[[ Dataset extract open ]]
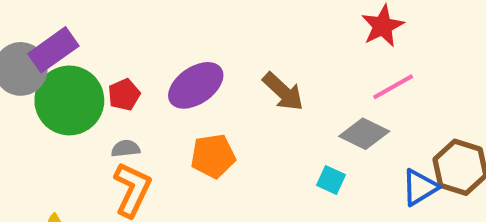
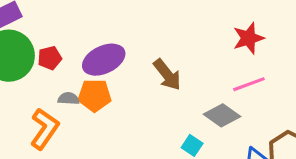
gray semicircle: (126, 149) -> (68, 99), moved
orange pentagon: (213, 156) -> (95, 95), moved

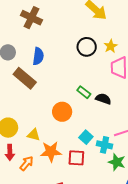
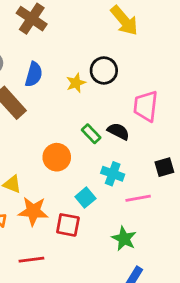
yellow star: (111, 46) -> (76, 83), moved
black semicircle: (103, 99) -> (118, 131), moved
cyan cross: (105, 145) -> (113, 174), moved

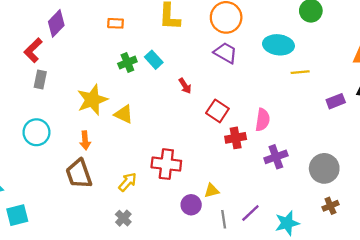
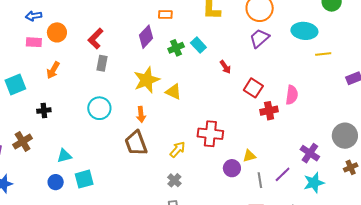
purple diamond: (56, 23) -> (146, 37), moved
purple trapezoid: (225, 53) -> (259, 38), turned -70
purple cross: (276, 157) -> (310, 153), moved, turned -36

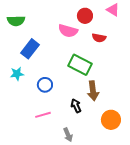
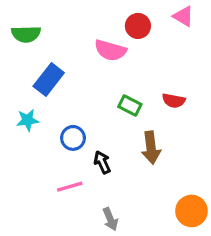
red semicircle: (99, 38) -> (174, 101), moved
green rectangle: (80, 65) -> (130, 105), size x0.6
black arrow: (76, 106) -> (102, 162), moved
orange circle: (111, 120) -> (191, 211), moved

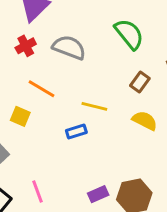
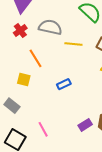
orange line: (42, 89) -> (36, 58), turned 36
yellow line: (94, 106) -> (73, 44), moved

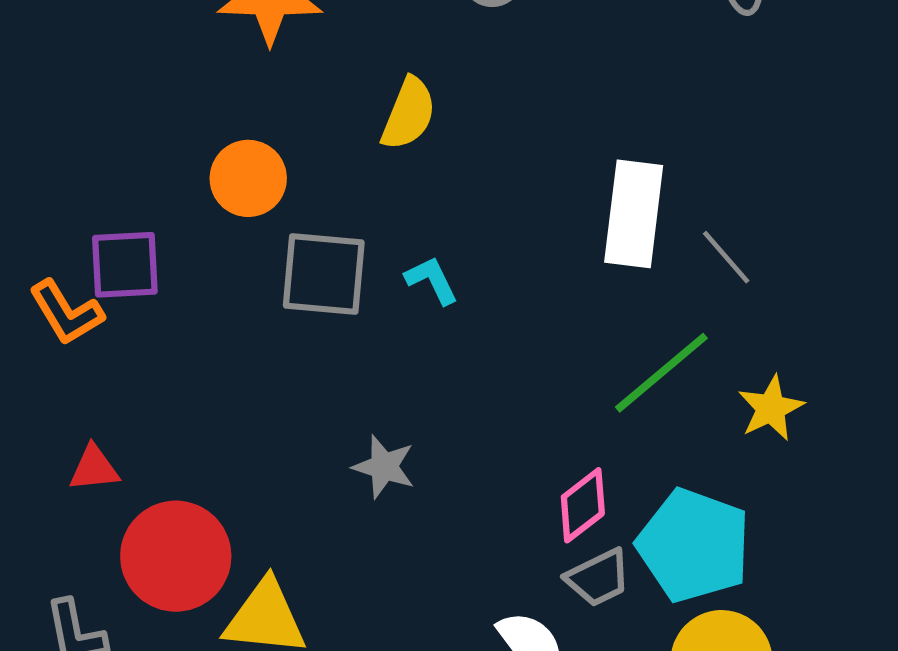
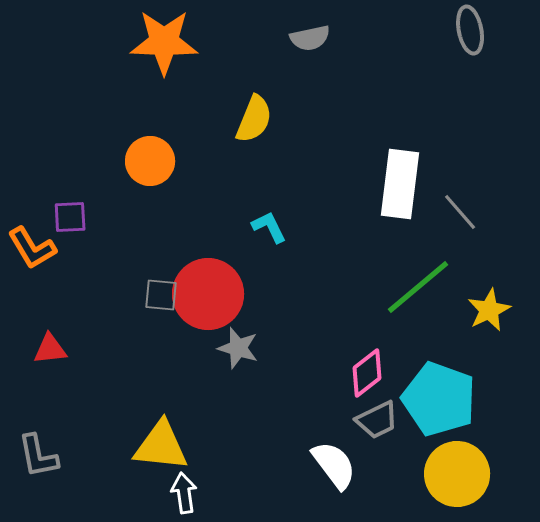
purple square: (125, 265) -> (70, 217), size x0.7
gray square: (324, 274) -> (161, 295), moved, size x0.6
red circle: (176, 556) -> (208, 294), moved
[[ Dataset extract closed ]]
[[ Dataset extract open ]]
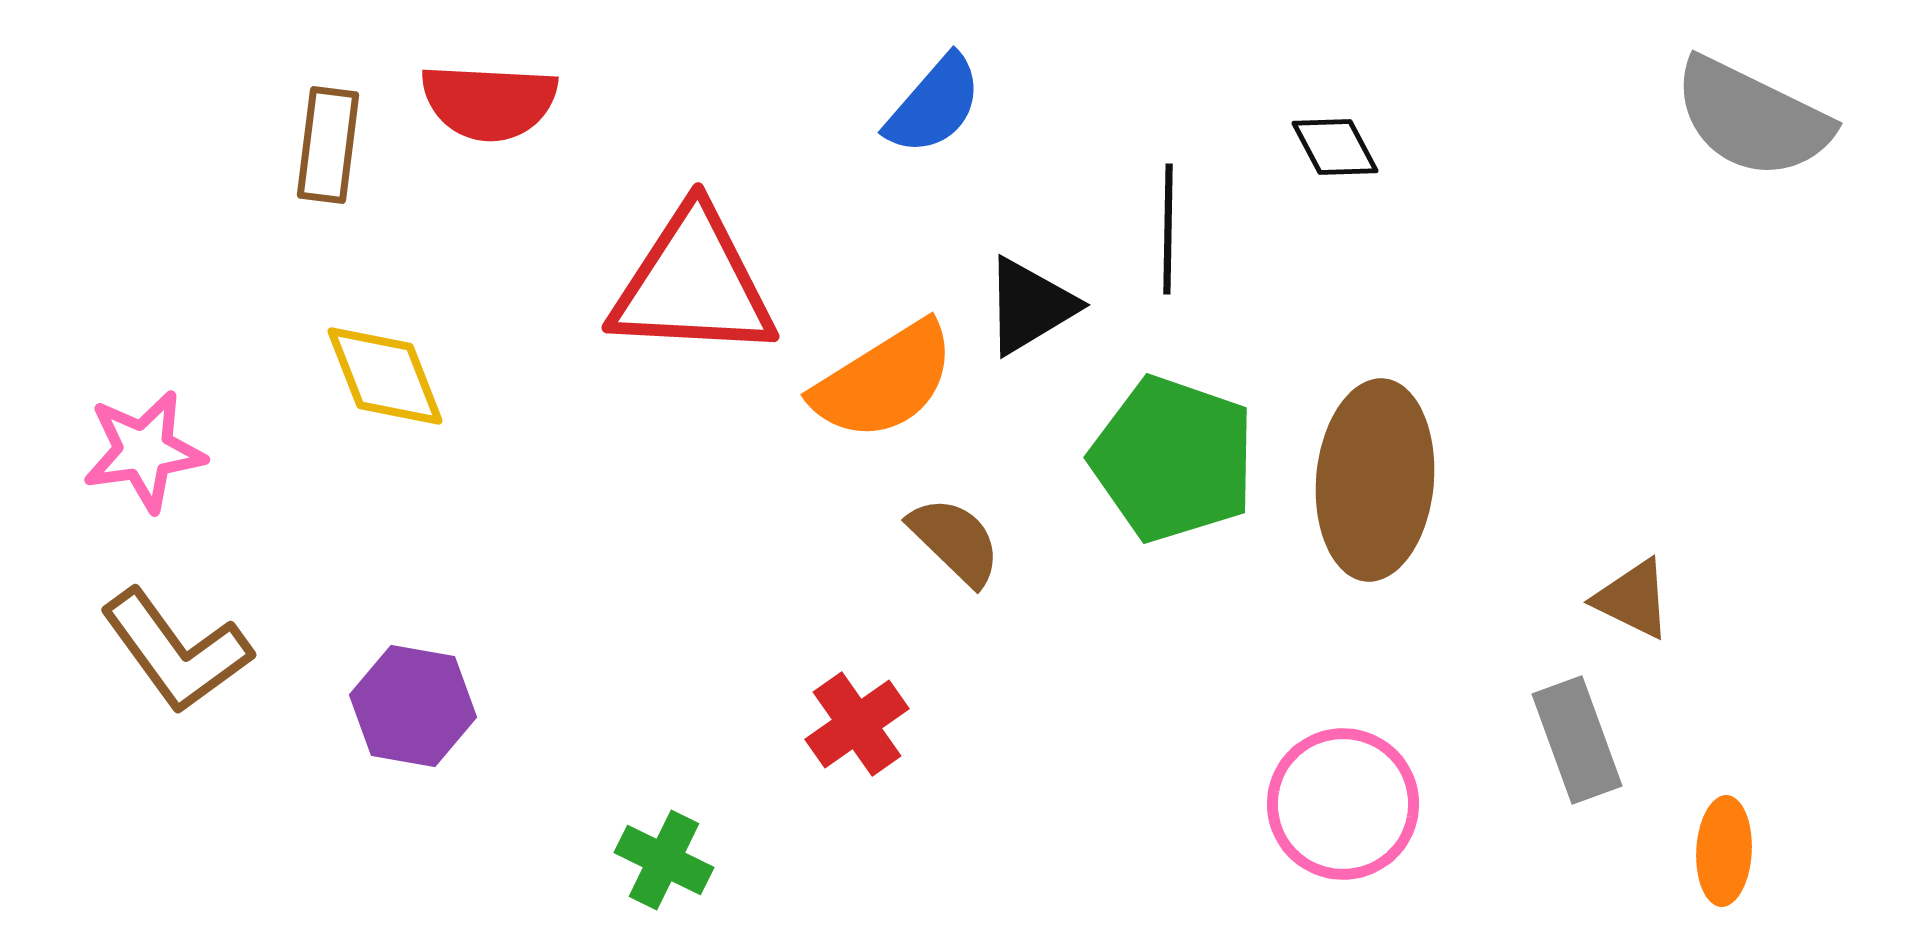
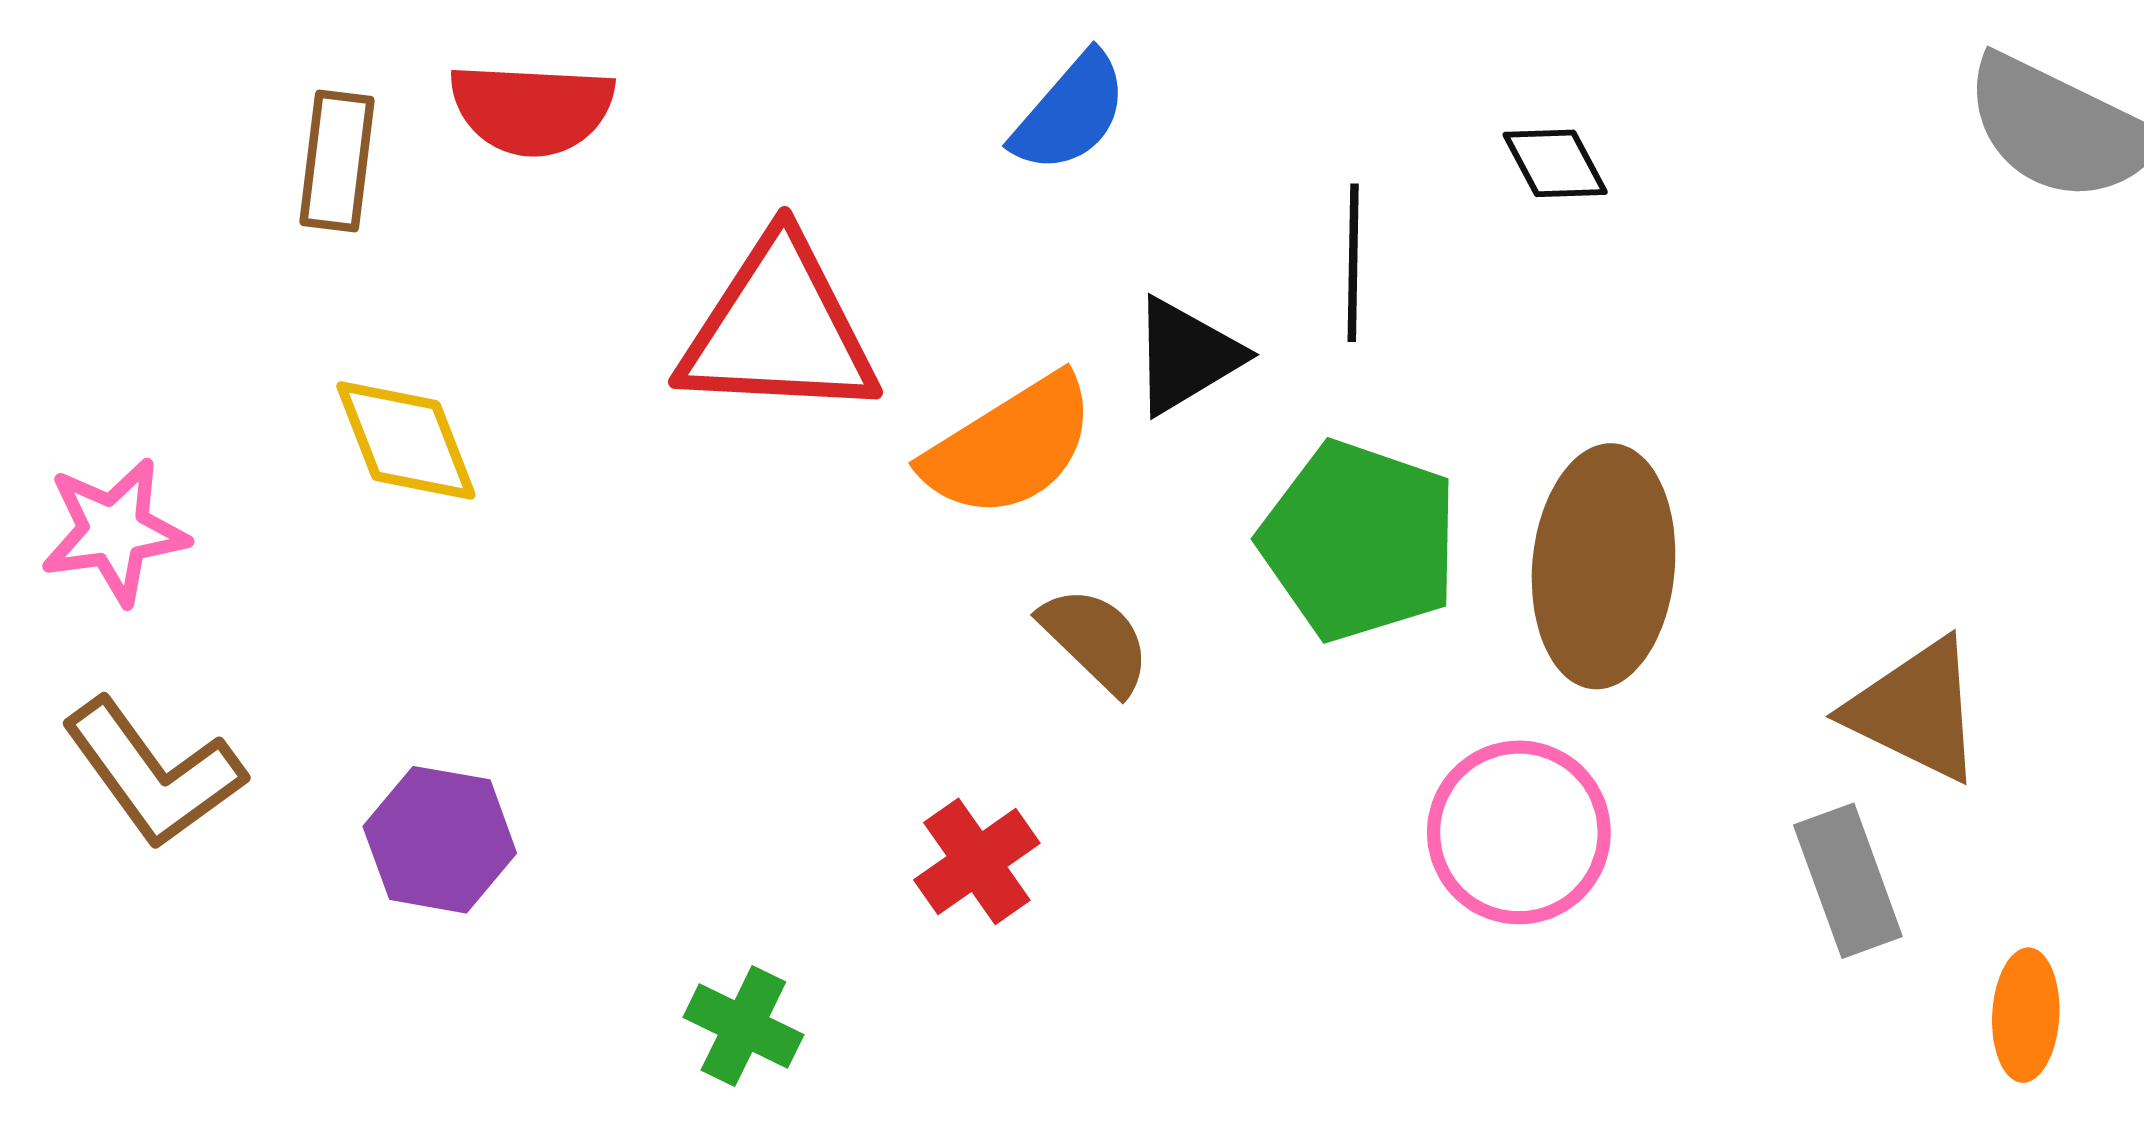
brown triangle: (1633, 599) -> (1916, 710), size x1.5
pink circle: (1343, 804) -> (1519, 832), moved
[[ Dataset extract closed ]]
• **What you are asked to do**: How many of the lines above include the string "square"? Answer with the number only.

• **Response to this task**: 2